*Supplied material:*
• • • •

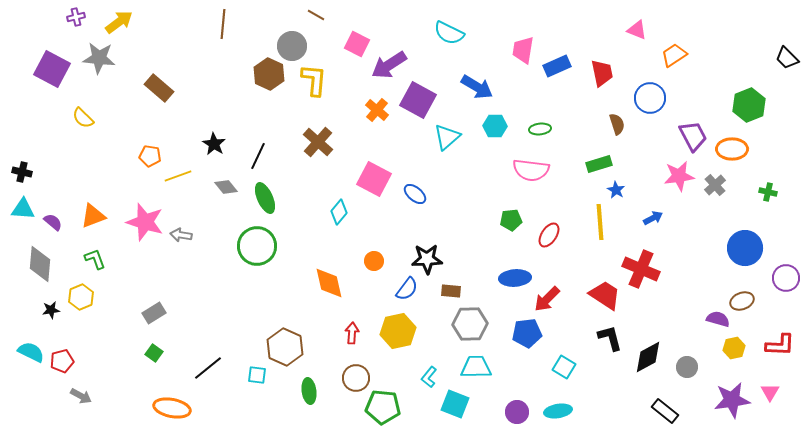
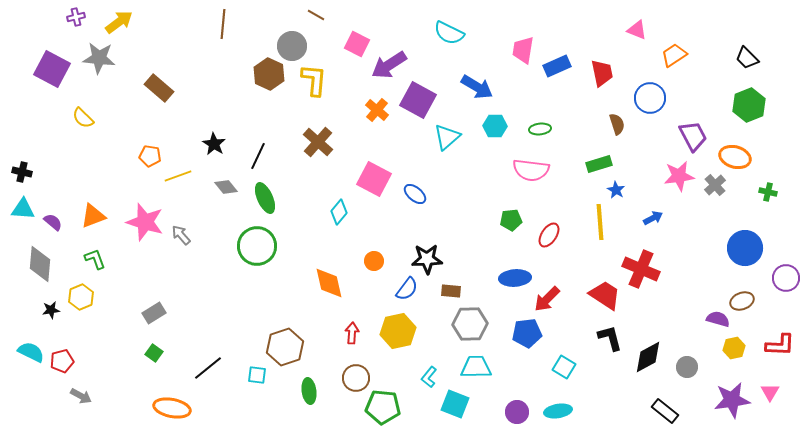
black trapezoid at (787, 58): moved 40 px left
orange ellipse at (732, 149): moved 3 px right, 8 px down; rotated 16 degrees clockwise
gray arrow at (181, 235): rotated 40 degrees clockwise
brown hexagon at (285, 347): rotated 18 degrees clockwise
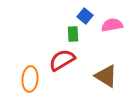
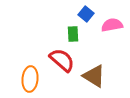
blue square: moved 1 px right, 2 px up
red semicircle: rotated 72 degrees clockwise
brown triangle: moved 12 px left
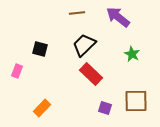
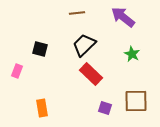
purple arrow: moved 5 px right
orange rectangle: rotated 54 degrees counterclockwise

• • • •

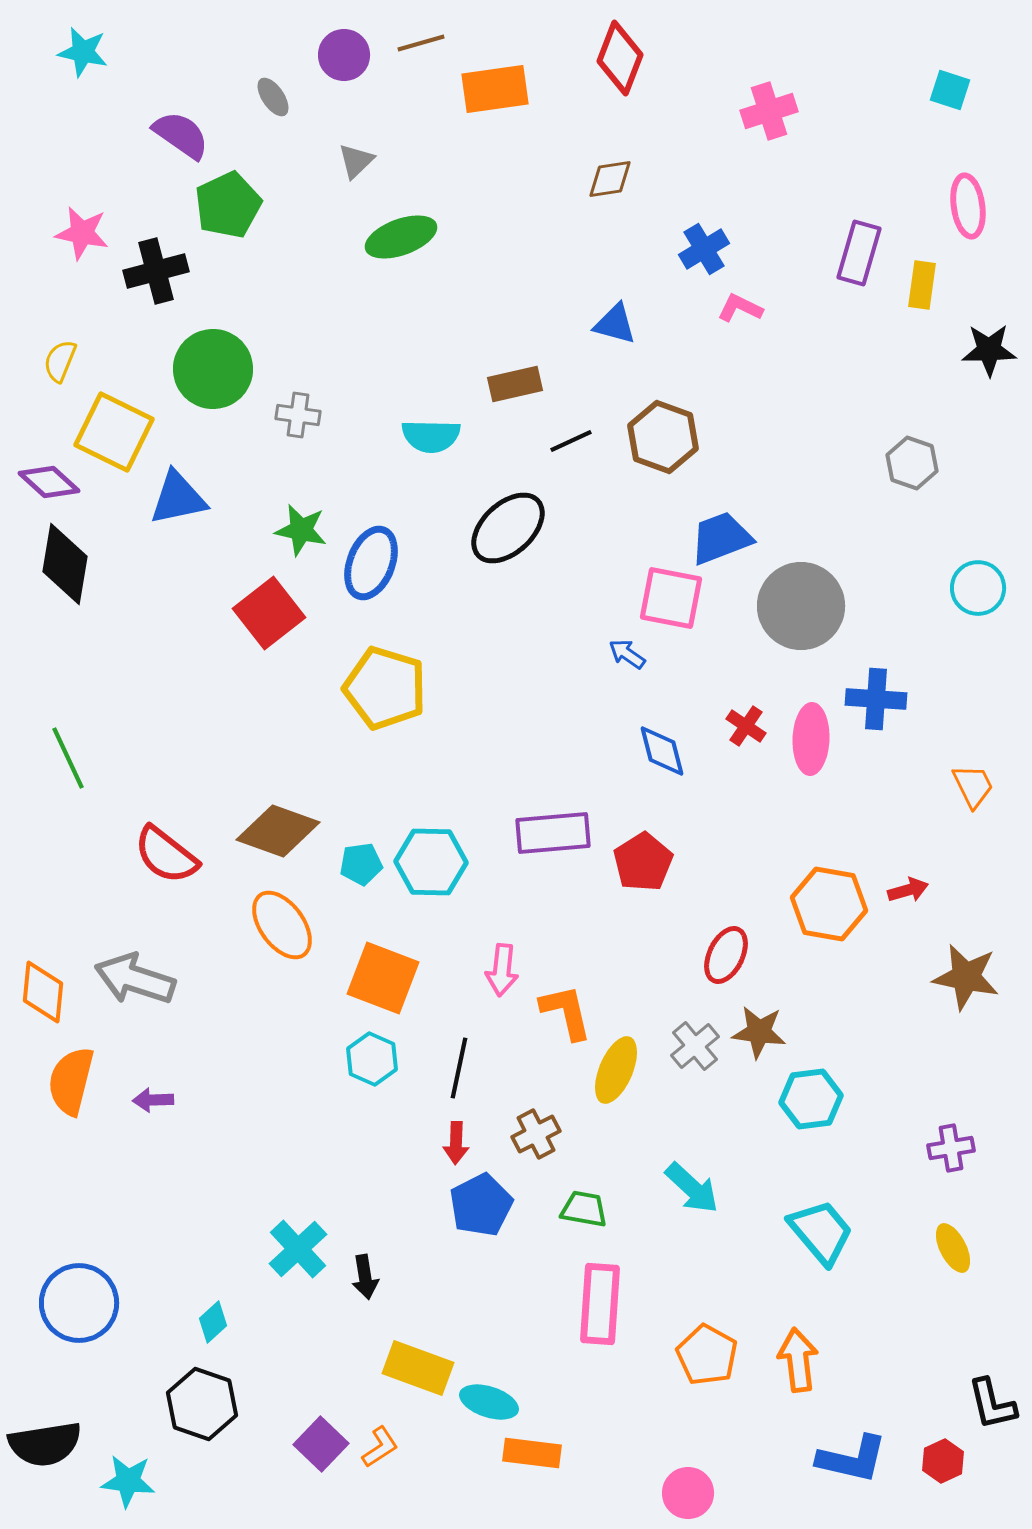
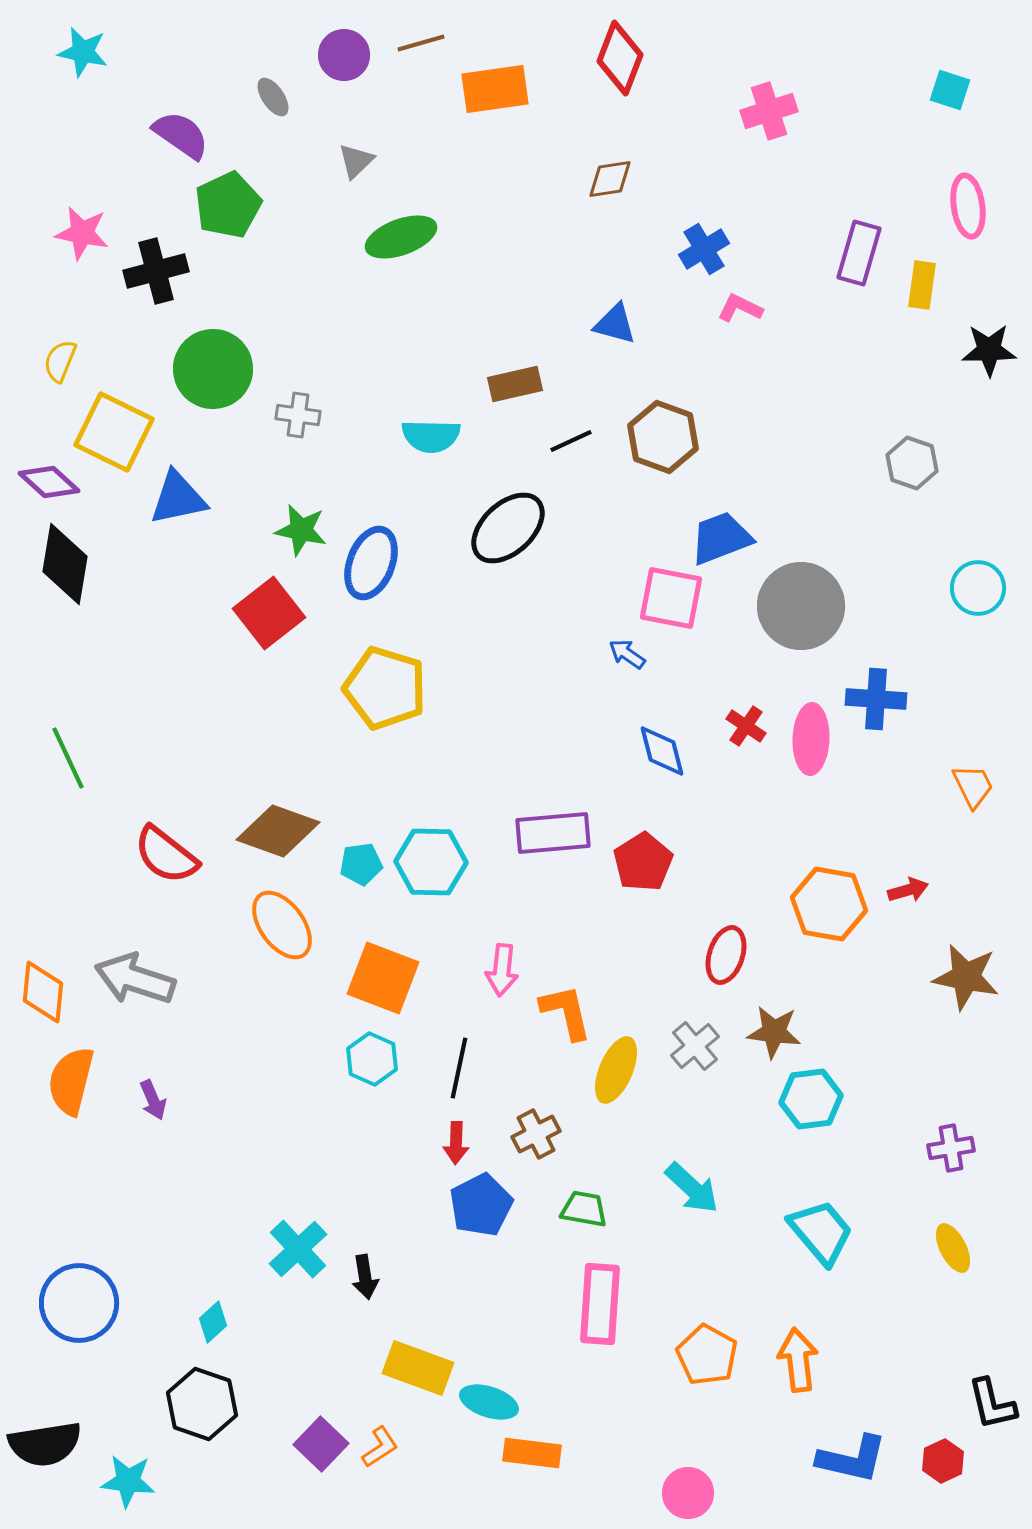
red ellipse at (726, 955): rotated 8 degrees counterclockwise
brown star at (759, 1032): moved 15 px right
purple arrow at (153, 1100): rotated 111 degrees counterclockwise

• • • •

Nothing but the lines above from the line with "black trapezoid at" up to and including the line with "orange rectangle: rotated" should be returned, exactly as written and without pictures.

black trapezoid at (787, 58): moved 40 px left
orange ellipse at (732, 149): moved 3 px right, 8 px down; rotated 16 degrees clockwise
gray arrow at (181, 235): rotated 40 degrees clockwise
brown hexagon at (285, 347): rotated 18 degrees clockwise
blue square: moved 1 px right, 2 px up
red semicircle: rotated 72 degrees clockwise
brown triangle: moved 12 px left
purple arrow: moved 5 px right
orange rectangle: rotated 54 degrees counterclockwise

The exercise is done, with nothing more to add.